What is required |
From the entries below, tally how many lines contain "PIXELS" and report only that figure.

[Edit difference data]
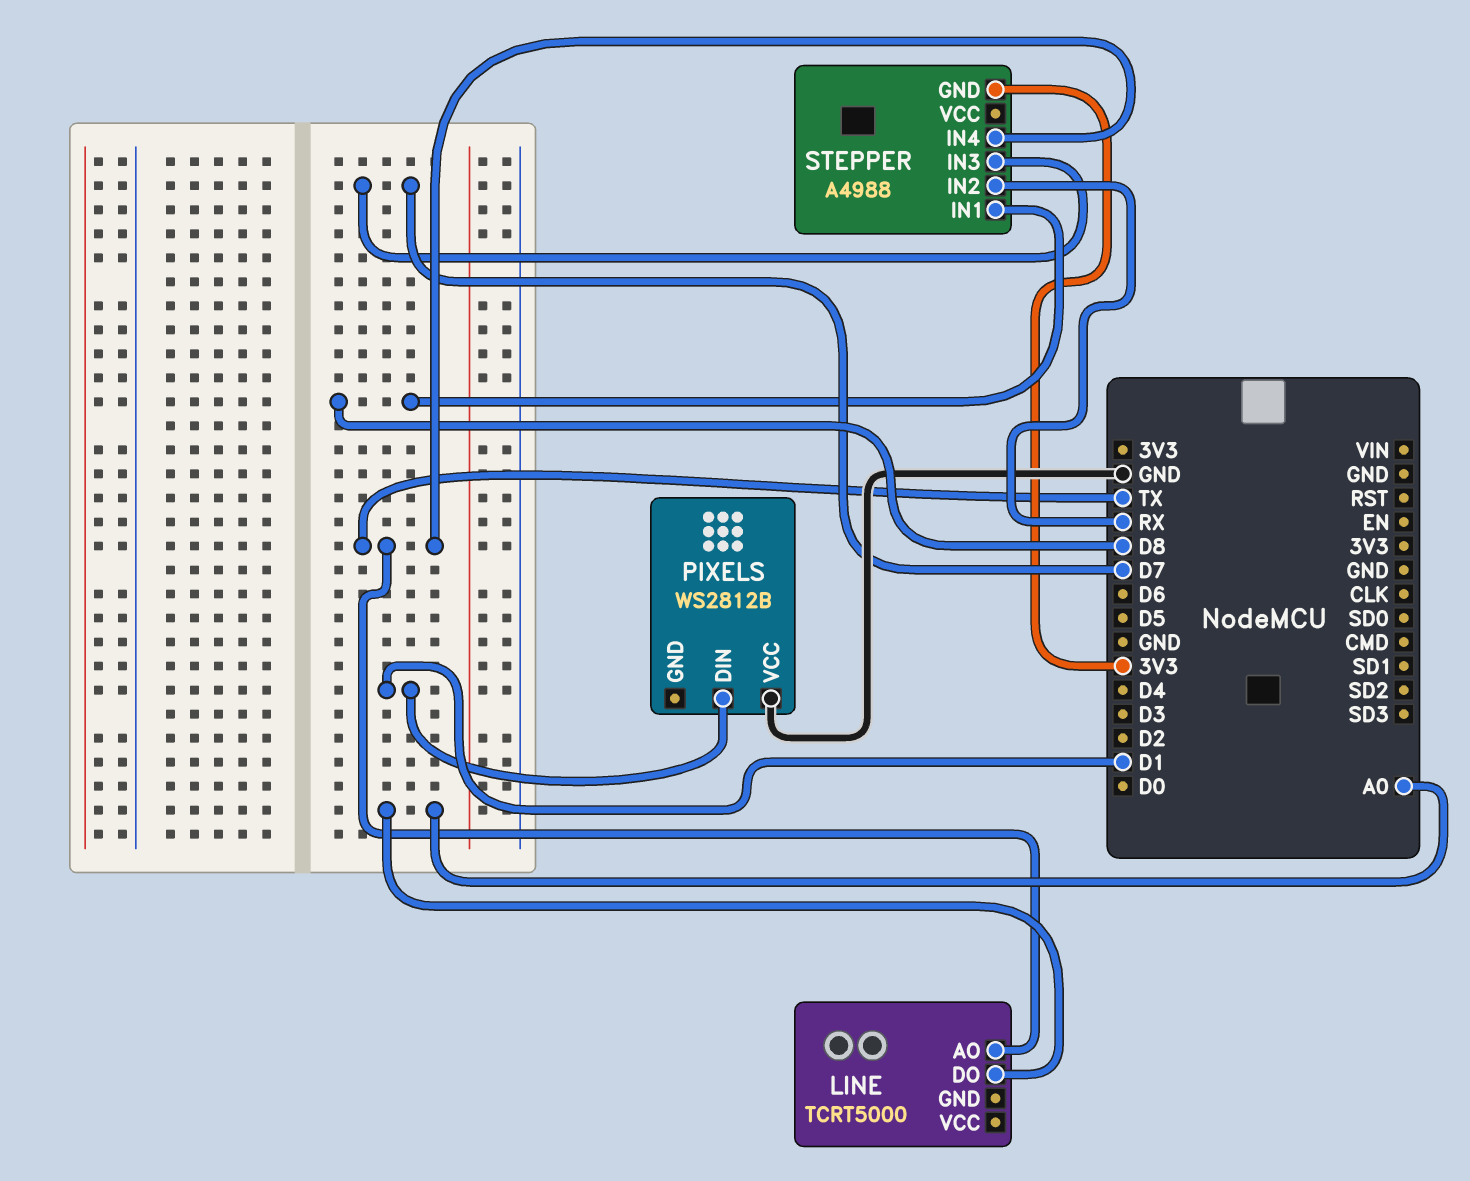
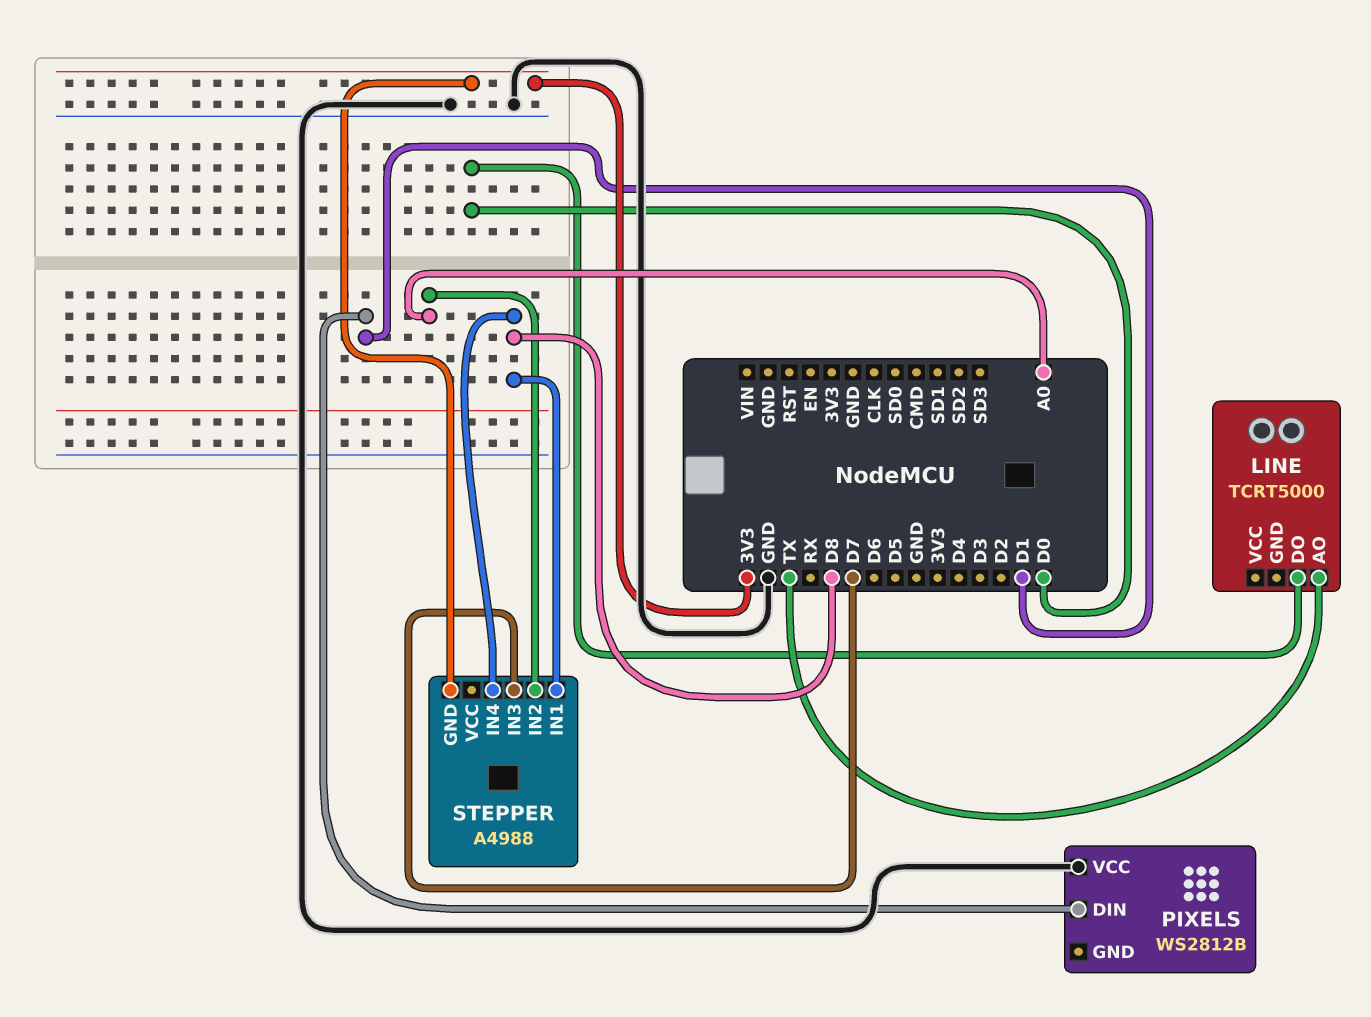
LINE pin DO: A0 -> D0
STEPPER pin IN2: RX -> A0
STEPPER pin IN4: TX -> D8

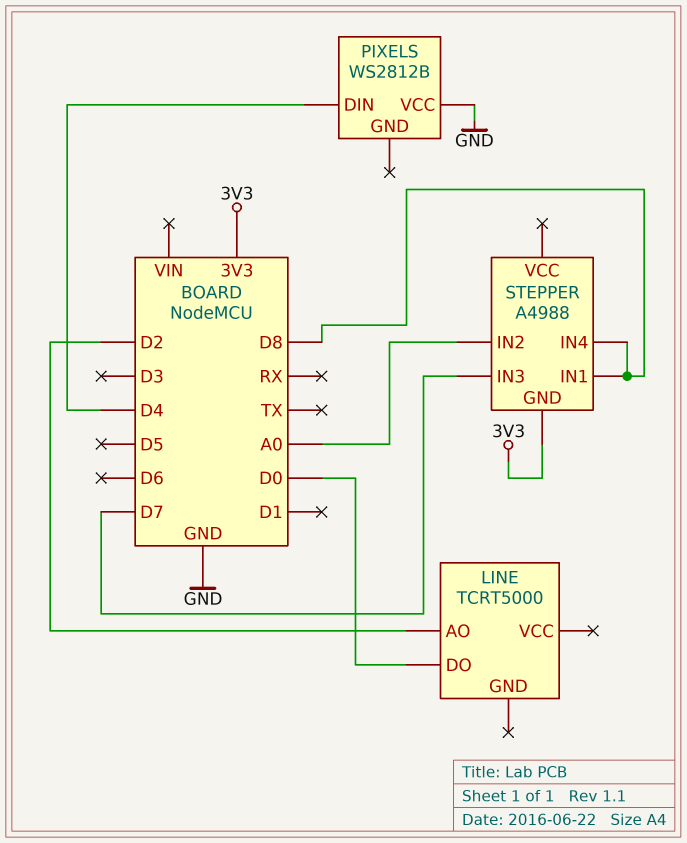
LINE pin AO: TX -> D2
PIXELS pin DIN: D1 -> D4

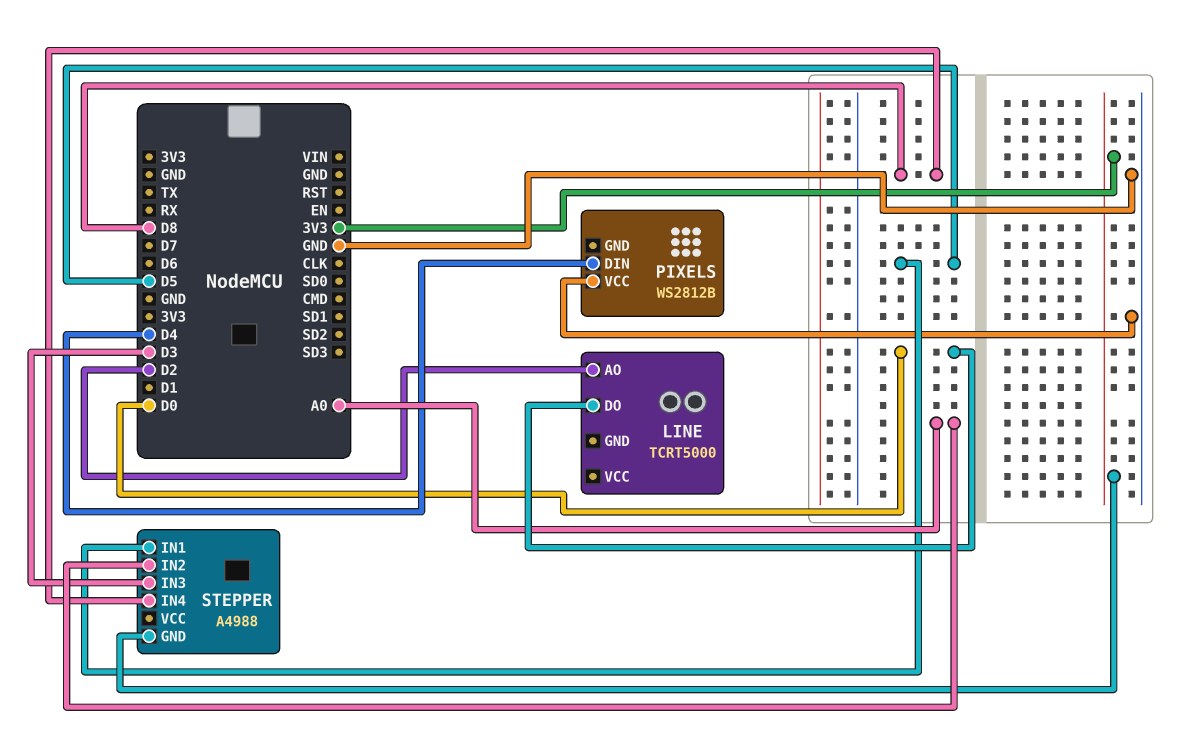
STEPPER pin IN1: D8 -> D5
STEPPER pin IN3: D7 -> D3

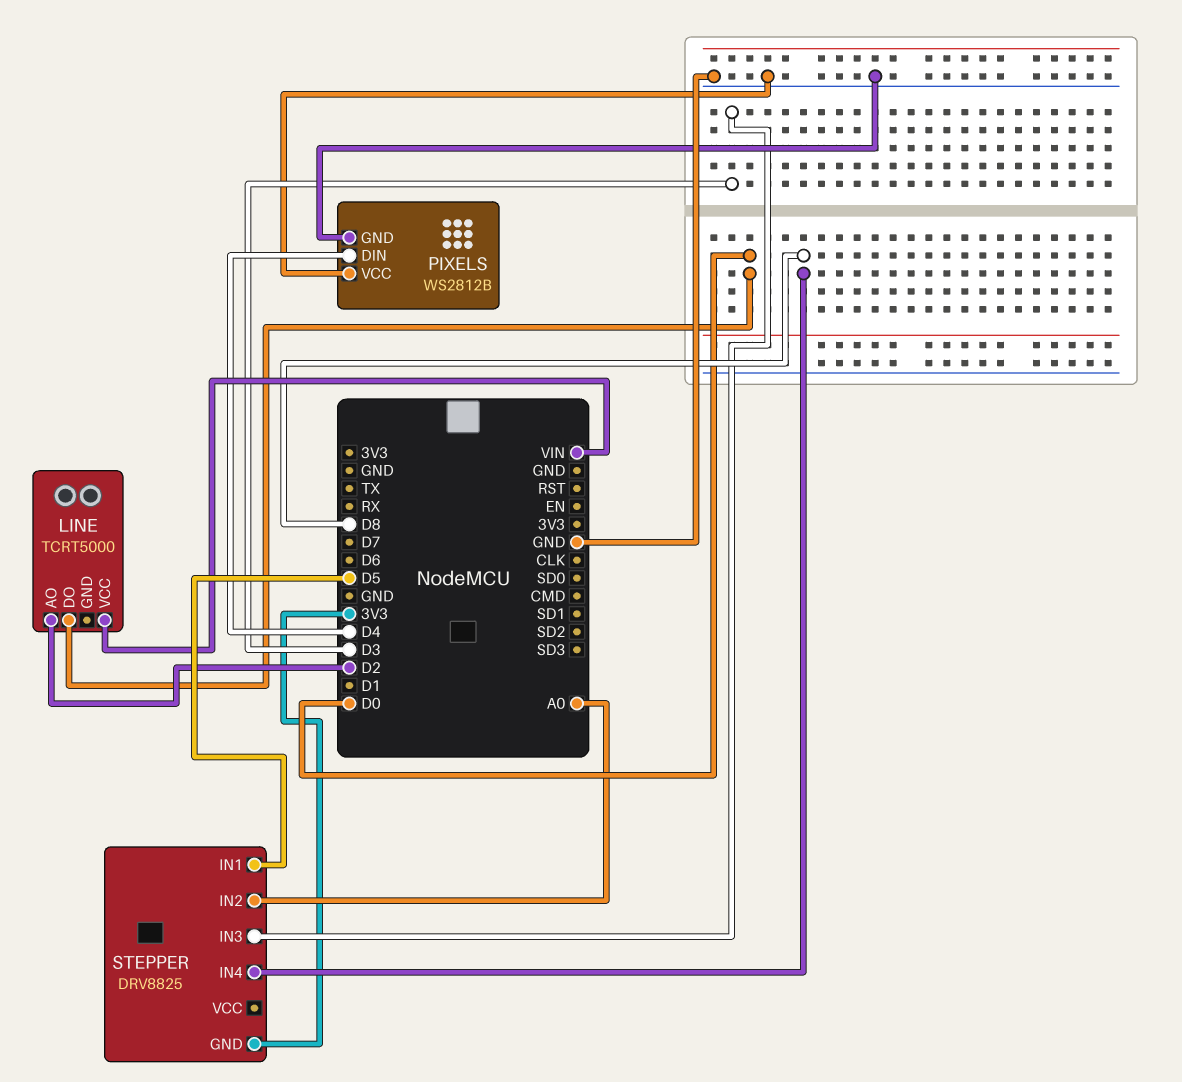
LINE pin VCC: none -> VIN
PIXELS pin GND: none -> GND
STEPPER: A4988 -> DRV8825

Exercise result |
2